* [About this exercise]: Keep the images out while you set down the data exactly.

* [Recorded information]:

____________________

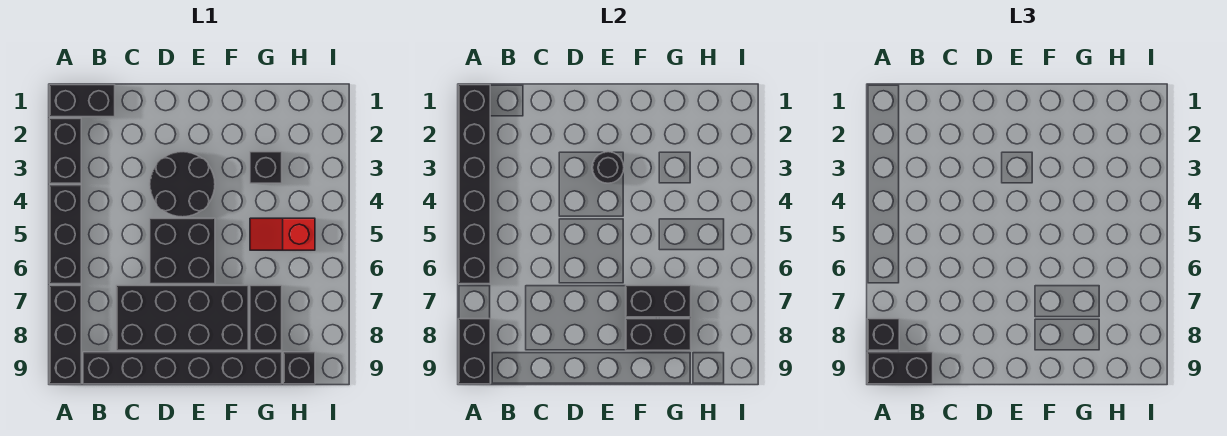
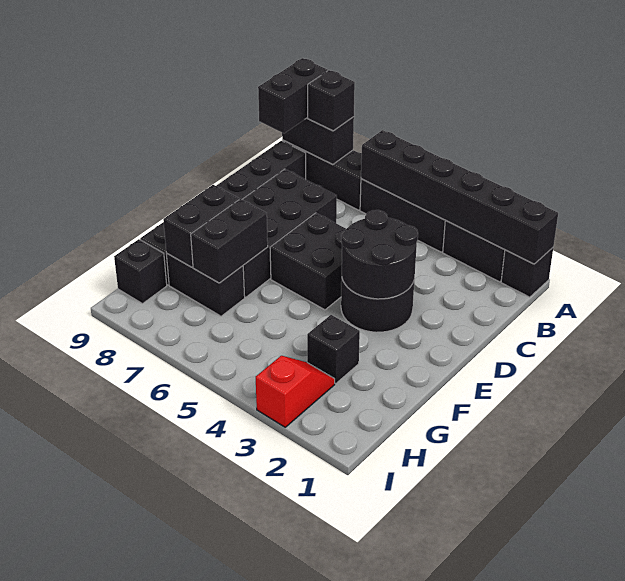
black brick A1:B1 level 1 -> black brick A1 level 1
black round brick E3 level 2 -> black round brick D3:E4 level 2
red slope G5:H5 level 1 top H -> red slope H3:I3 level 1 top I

____________________

* [Expected answer]:
black brick A1:B1 level 1 -> black brick A1 level 1
black round brick E3 level 2 -> black round brick D3:E4 level 2
red slope G5:H5 level 1 top H -> red slope H3:I3 level 1 top I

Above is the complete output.